### [EXERCISE DETAILS]
Render every line of the entries below as a string in a single JSON list, one string per line, skipping any blank lines.

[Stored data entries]
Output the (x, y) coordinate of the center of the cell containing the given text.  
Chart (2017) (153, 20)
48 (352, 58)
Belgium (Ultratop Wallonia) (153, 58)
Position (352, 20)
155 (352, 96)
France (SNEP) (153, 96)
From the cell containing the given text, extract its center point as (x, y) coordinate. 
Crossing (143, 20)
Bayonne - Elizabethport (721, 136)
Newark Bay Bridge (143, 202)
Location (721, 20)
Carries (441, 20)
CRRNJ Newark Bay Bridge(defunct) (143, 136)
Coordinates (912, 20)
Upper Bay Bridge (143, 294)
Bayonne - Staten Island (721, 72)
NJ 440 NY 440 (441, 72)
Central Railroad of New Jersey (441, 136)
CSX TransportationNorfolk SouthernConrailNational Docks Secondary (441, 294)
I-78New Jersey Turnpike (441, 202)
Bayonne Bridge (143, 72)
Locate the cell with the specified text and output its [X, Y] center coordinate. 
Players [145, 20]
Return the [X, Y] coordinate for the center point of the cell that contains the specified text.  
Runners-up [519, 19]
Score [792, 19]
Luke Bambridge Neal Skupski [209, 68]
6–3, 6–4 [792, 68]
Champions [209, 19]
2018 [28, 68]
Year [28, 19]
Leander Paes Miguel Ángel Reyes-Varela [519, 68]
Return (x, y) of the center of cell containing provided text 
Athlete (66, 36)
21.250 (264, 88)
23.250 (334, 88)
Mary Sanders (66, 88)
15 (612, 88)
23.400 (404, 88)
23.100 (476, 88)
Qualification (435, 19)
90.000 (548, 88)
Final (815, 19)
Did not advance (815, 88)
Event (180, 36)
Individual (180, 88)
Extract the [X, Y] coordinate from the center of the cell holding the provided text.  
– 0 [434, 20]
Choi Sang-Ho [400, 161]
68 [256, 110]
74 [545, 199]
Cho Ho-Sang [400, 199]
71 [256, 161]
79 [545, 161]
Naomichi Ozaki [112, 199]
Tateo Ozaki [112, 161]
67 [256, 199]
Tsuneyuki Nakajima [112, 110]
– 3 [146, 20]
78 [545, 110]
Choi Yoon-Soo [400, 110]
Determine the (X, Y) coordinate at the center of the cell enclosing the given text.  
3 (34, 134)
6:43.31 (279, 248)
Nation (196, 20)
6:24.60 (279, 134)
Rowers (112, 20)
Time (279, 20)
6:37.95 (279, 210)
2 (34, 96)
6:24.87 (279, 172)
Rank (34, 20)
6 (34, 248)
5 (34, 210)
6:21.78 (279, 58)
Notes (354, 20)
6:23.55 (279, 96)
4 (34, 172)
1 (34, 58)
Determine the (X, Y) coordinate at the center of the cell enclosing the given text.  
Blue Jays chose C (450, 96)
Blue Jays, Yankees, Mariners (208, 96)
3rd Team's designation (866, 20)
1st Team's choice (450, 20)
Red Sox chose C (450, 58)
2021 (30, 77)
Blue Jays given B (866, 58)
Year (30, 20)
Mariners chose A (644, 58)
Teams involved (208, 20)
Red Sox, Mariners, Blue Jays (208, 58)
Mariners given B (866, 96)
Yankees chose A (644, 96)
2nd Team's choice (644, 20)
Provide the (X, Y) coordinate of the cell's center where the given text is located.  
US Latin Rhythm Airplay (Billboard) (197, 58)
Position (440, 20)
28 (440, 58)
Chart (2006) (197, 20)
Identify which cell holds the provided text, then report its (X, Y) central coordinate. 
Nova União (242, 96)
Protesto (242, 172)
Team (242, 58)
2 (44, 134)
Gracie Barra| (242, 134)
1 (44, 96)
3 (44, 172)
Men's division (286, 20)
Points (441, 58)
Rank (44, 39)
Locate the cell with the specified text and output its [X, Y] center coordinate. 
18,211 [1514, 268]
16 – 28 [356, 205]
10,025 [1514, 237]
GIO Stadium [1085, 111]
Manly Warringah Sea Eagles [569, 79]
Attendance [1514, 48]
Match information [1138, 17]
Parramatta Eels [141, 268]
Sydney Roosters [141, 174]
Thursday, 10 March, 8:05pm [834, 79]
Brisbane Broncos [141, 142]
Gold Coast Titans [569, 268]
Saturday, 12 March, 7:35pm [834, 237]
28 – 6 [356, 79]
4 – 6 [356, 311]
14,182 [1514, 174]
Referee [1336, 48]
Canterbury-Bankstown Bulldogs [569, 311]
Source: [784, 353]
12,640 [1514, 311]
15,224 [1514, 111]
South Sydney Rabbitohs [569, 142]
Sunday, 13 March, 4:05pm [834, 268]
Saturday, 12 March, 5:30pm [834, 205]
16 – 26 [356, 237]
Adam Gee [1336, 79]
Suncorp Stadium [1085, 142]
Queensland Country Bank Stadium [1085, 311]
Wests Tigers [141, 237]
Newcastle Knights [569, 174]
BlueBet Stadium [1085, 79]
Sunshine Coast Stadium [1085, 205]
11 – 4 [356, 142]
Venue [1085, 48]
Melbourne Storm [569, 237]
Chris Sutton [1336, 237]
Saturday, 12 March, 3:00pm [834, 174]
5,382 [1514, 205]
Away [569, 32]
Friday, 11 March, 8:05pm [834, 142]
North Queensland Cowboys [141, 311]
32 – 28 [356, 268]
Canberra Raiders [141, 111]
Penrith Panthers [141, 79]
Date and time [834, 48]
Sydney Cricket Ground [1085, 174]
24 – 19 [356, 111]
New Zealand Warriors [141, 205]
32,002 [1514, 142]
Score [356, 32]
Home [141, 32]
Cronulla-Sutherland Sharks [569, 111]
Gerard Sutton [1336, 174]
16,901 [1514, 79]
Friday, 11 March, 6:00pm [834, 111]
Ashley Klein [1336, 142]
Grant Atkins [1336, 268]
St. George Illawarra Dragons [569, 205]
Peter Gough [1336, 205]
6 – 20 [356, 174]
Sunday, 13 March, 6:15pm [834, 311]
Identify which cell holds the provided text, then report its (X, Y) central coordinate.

### [SOLUTION TO THIS TASK]
[
  "Output the (x, y) coordinate of the center of the cell containing the given text.  ",
  "Chart (2017) (153, 20)",
  "48 (352, 58)",
  "Belgium (Ultratop Wallonia) (153, 58)",
  "Position (352, 20)",
  "155 (352, 96)",
  "France (SNEP) (153, 96)",
  "From the cell containing the given text, extract its center point as (x, y) coordinate. ",
  "Crossing (143, 20)",
  "Bayonne - Elizabethport (721, 136)",
  "Newark Bay Bridge (143, 202)",
  "Location (721, 20)",
  "Carries (441, 20)",
  "CRRNJ Newark Bay Bridge(defunct) (143, 136)",
  "Coordinates (912, 20)",
  "Upper Bay Bridge (143, 294)",
  "Bayonne - Staten Island (721, 72)",
  "NJ 440 NY 440 (441, 72)",
  "Central Railroad of New Jersey (441, 136)",
  "CSX TransportationNorfolk SouthernConrailNational Docks Secondary (441, 294)",
  "I-78New Jersey Turnpike (441, 202)",
  "Bayonne Bridge (143, 72)",
  "Locate the cell with the specified text and output its [X, Y] center coordinate. ",
  "Players [145, 20]",
  "Return the [X, Y] coordinate for the center point of the cell that contains the specified text.  ",
  "Runners-up [519, 19]",
  "Score [792, 19]",
  "Luke Bambridge Neal Skupski [209, 68]",
  "6–3, 6–4 [792, 68]",
  "Champions [209, 19]",
  "2018 [28, 68]",
  "Year [28, 19]",
  "Leander Paes Miguel Ángel Reyes-Varela [519, 68]",
  "Return (x, y) of the center of cell containing provided text ",
  "Athlete (66, 36)",
  "21.250 (264, 88)",
  "23.250 (334, 88)",
  "Mary Sanders (66, 88)",
  "15 (612, 88)",
  "23.400 (404, 88)",
  "23.100 (476, 88)",
  "Qualification (435, 19)",
  "90.000 (548, 88)",
  "Final (815, 19)",
  "Did not advance (815, 88)",
  "Event (180, 36)",
  "Individual (180, 88)",
  "Extract the [X, Y] coordinate from the center of the cell holding the provided text.  ",
  "– 0 [434, 20]",
  "Choi Sang-Ho [400, 161]",
  "68 [256, 110]",
  "74 [545, 199]",
  "Cho Ho-Sang [400, 199]",
  "71 [256, 161]",
  "79 [545, 161]",
  "Naomichi Ozaki [112, 199]",
  "Tateo Ozaki [112, 161]",
  "67 [256, 199]",
  "Tsuneyuki Nakajima [112, 110]",
  "– 3 [146, 20]",
  "78 [545, 110]",
  "Choi Yoon-Soo [400, 110]",
  "Determine the (X, Y) coordinate at the center of the cell enclosing the given text.  ",
  "3 (34, 134)",
  "6:43.31 (279, 248)",
  "Nation (196, 20)",
  "6:24.60 (279, 134)",
  "Rowers (112, 20)",
  "Time (279, 20)",
  "6:37.95 (279, 210)",
  "2 (34, 96)",
  "6:24.87 (279, 172)",
  "Rank (34, 20)",
  "6 (34, 248)",
  "5 (34, 210)",
  "6:21.78 (279, 58)",
  "Notes (354, 20)",
  "6:23.55 (279, 96)",
  "4 (34, 172)",
  "1 (34, 58)",
  "Determine the (X, Y) coordinate at the center of the cell enclosing the given text.  ",
  "Blue Jays chose C (450, 96)",
  "Blue Jays, Yankees, Mariners (208, 96)",
  "3rd Team's designation (866, 20)",
  "1st Team's choice (450, 20)",
  "Red Sox chose C (450, 58)",
  "2021 (30, 77)",
  "Blue Jays given B (866, 58)",
  "Year (30, 20)",
  "Mariners chose A (644, 58)",
  "Teams involved (208, 20)",
  "Red Sox, Mariners, Blue Jays (208, 58)",
  "Mariners given B (866, 96)",
  "Yankees chose A (644, 96)",
  "2nd Team's choice (644, 20)",
  "Provide the (X, Y) coordinate of the cell's center where the given text is located.  ",
  "US Latin Rhythm Airplay (Billboard) (197, 58)",
  "Position (440, 20)",
  "28 (440, 58)",
  "Chart (2006) (197, 20)",
  "Identify which cell holds the provided text, then report its (X, Y) central coordinate. ",
  "Nova União (242, 96)",
  "Protesto (242, 172)",
  "Team (242, 58)",
  "2 (44, 134)",
  "Gracie Barra| (242, 134)",
  "1 (44, 96)",
  "3 (44, 172)",
  "Men's division (286, 20)",
  "Points (441, 58)",
  "Rank (44, 39)",
  "Locate the cell with the specified text and output its [X, Y] center coordinate. ",
  "18,211 [1514, 268]",
  "16 – 28 [356, 205]",
  "10,025 [1514, 237]",
  "GIO Stadium [1085, 111]",
  "Manly Warringah Sea Eagles [569, 79]",
  "Attendance [1514, 48]",
  "Match information [1138, 17]",
  "Parramatta Eels [141, 268]",
  "Sydney Roosters [141, 174]",
  "Thursday, 10 March, 8:05pm [834, 79]",
  "Brisbane Broncos [141, 142]",
  "Gold Coast Titans [569, 268]",
  "Saturday, 12 March, 7:35pm [834, 237]",
  "28 – 6 [356, 79]",
  "4 – 6 [356, 311]",
  "14,182 [1514, 174]",
  "Referee [1336, 48]",
  "Canterbury-Bankstown Bulldogs [569, 311]",
  "Source: [784, 353]",
  "12,640 [1514, 311]",
  "15,224 [1514, 111]",
  "South Sydney Rabbitohs [569, 142]",
  "Sunday, 13 March, 4:05pm [834, 268]",
  "Saturday, 12 March, 5:30pm [834, 205]",
  "16 – 26 [356, 237]",
  "Adam Gee [1336, 79]",
  "Suncorp Stadium [1085, 142]",
  "Queensland Country Bank Stadium [1085, 311]",
  "Wests Tigers [141, 237]",
  "Newcastle Knights [569, 174]",
  "BlueBet Stadium [1085, 79]",
  "Sunshine Coast Stadium [1085, 205]",
  "11 – 4 [356, 142]",
  "Venue [1085, 48]",
  "Melbourne Storm [569, 237]",
  "Chris Sutton [1336, 237]",
  "Saturday, 12 March, 3:00pm [834, 174]",
  "5,382 [1514, 205]",
  "Away [569, 32]",
  "Friday, 11 March, 8:05pm [834, 142]",
  "North Queensland Cowboys [141, 311]",
  "32 – 28 [356, 268]",
  "Canberra Raiders [141, 111]",
  "Penrith Panthers [141, 79]",
  "Date and time [834, 48]",
  "Sydney Cricket Ground [1085, 174]",
  "24 – 19 [356, 111]",
  "New Zealand Warriors [141, 205]",
  "32,002 [1514, 142]",
  "Score [356, 32]",
  "Home [141, 32]",
  "Cronulla-Sutherland Sharks [569, 111]",
  "Gerard Sutton [1336, 174]",
  "16,901 [1514, 79]",
  "Friday, 11 March, 6:00pm [834, 111]",
  "Ashley Klein [1336, 142]",
  "Grant Atkins [1336, 268]",
  "St. George Illawarra Dragons [569, 205]",
  "Peter Gough [1336, 205]",
  "6 – 20 [356, 174]",
  "Sunday, 13 March, 6:15pm [834, 311]",
  "Identify which cell holds the provided text, then report its (X, Y) central coordinate."
]